Read through the listing, and wherever a line holds the word "COIL", return it.

* _Data for review_:
Content starts
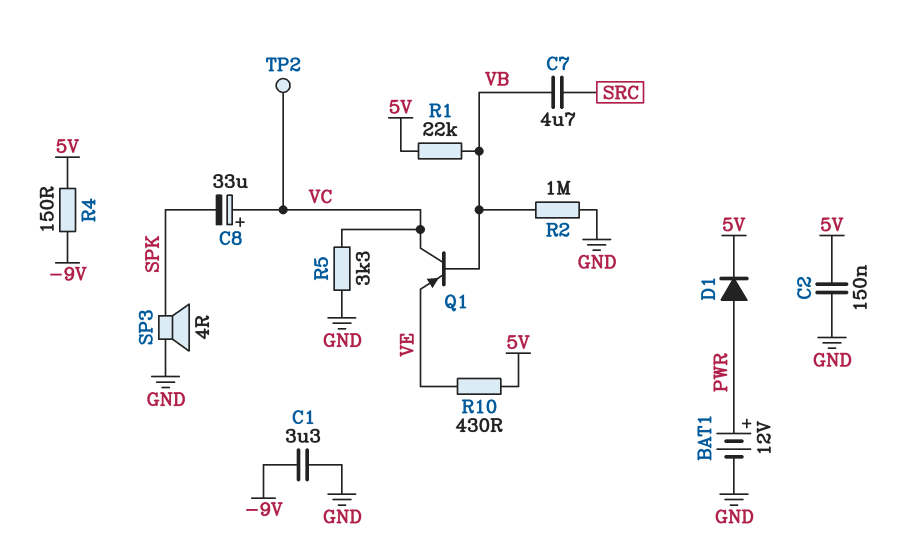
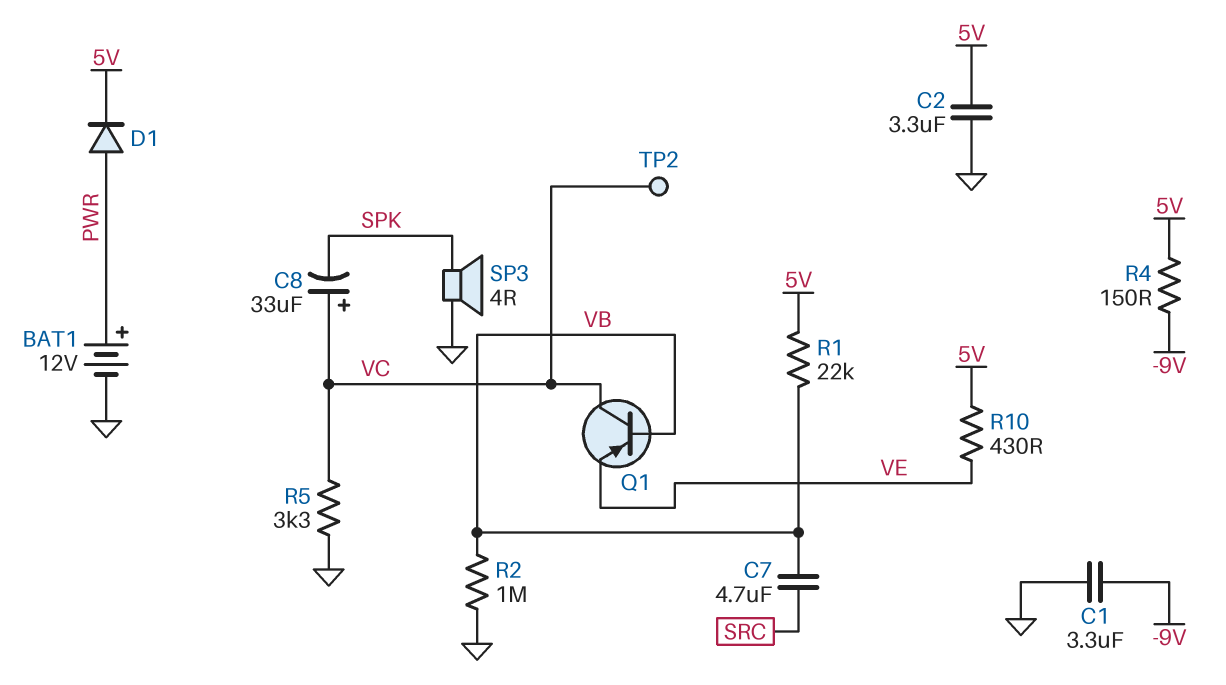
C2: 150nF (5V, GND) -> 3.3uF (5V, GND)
Content ends
Content starts
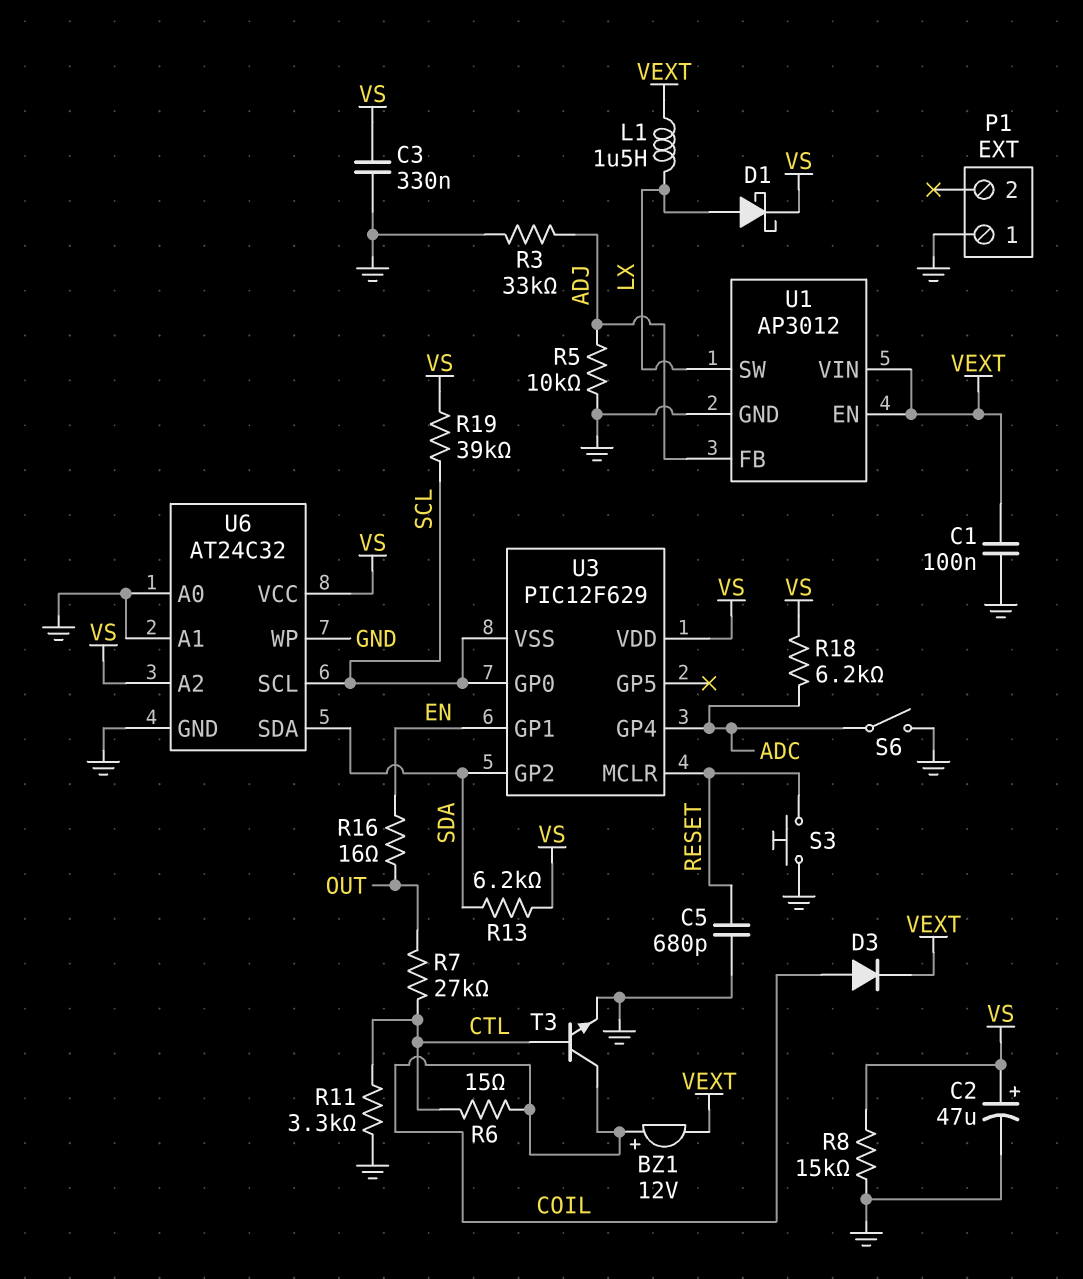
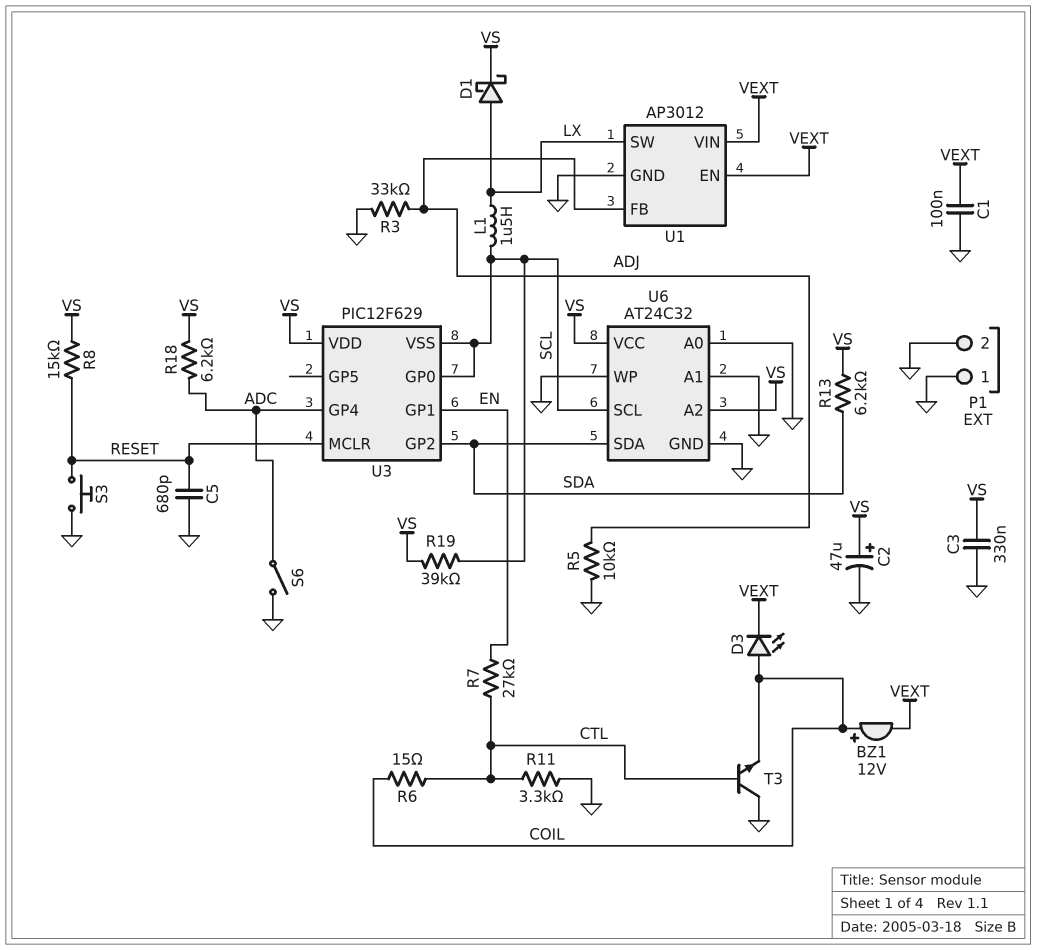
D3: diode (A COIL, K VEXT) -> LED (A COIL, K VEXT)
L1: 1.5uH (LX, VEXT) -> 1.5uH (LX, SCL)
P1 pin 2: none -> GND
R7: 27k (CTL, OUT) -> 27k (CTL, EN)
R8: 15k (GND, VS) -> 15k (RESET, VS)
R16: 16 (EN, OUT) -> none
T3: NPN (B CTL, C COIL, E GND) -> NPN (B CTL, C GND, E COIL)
Content ends
* _Answer space_:
D3: diode (A COIL, K VEXT) -> LED (A COIL, K VEXT)
T3: NPN (B CTL, C COIL, E GND) -> NPN (B CTL, C GND, E COIL)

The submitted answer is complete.